[Start of Attachment]

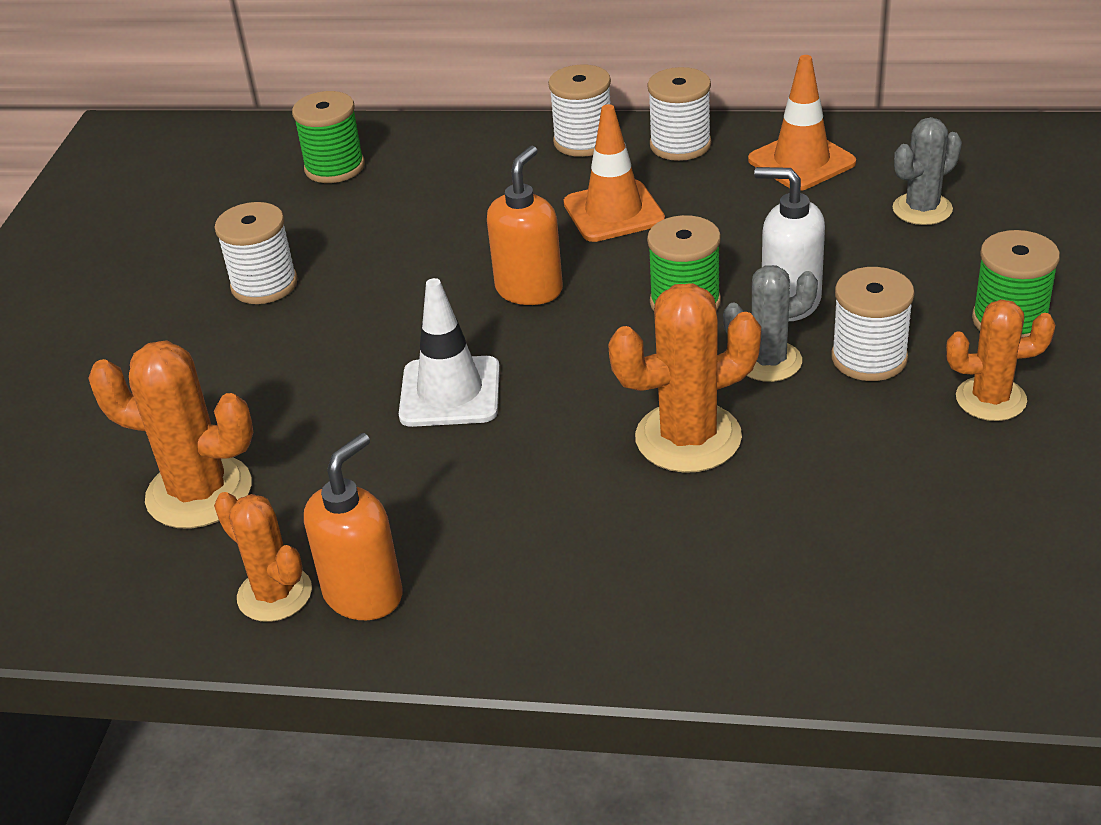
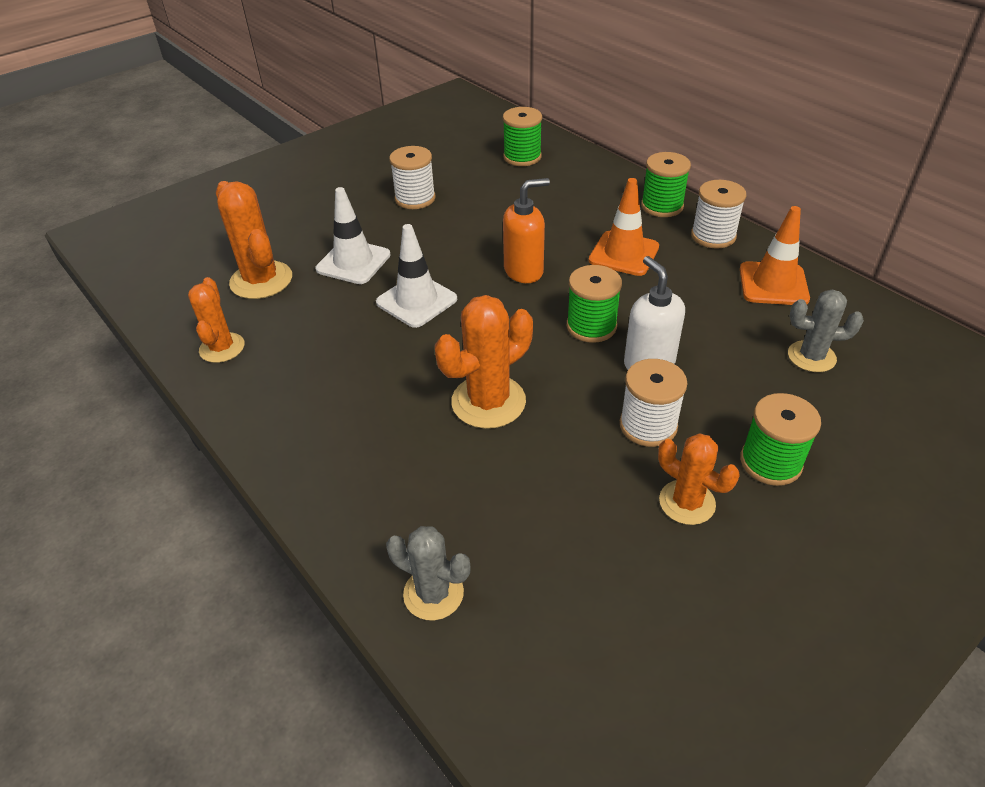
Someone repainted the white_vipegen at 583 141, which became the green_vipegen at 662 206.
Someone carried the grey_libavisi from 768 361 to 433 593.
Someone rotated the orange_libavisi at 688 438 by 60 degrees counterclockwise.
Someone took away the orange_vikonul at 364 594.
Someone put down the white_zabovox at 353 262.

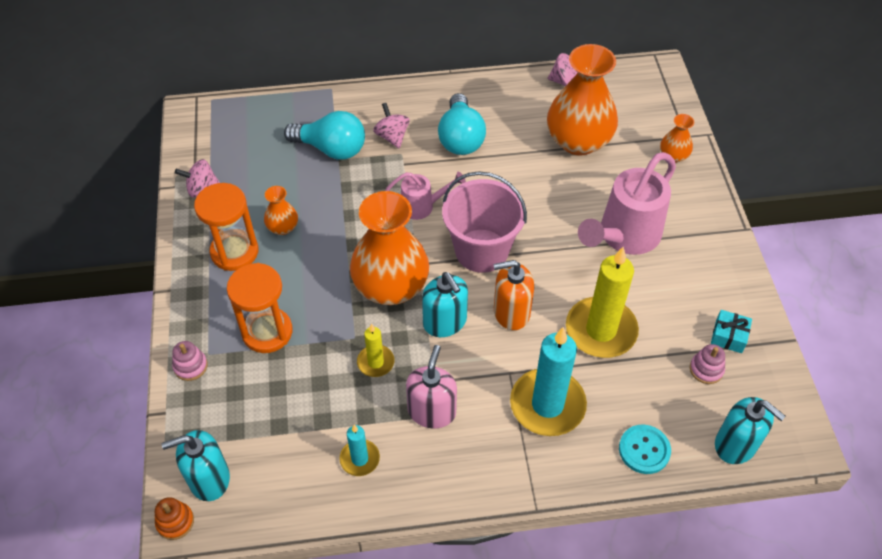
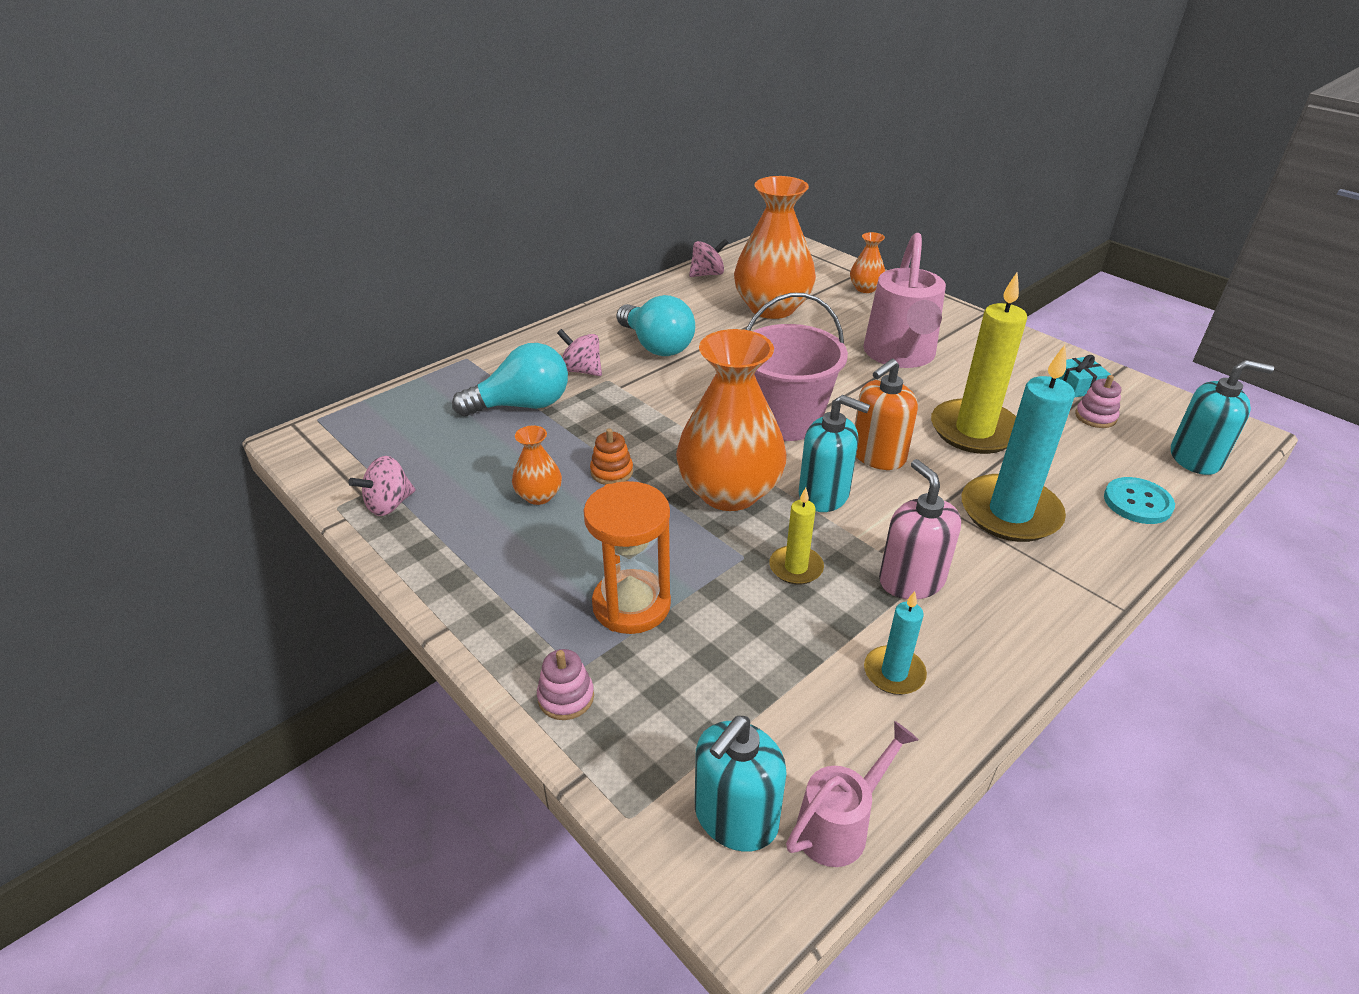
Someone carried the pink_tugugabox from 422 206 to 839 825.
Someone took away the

[End of Attachment]
[Start of Attachment]

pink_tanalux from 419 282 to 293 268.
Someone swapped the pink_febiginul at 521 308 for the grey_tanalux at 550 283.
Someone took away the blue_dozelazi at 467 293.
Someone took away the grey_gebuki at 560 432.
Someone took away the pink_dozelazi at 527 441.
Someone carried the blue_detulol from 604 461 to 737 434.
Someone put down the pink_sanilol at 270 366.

[End of Attachment]
[Start of Attachment]

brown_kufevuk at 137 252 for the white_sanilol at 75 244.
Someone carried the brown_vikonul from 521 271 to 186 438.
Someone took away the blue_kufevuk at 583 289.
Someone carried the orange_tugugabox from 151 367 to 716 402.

[End of Attachment]

Could you retype exactly the lines above, starting at the line that contains "Someone repainted the" and ending at the line that contains "Someone took away the orange_vikonul", and nothing more?

**Result below:**
Someone repainted the white_vipegen at 583 141, which became the green_vipegen at 662 206.
Someone carried the grey_libavisi from 768 361 to 433 593.
Someone rotated the orange_libavisi at 688 438 by 60 degrees counterclockwise.
Someone took away the orange_vikonul at 364 594.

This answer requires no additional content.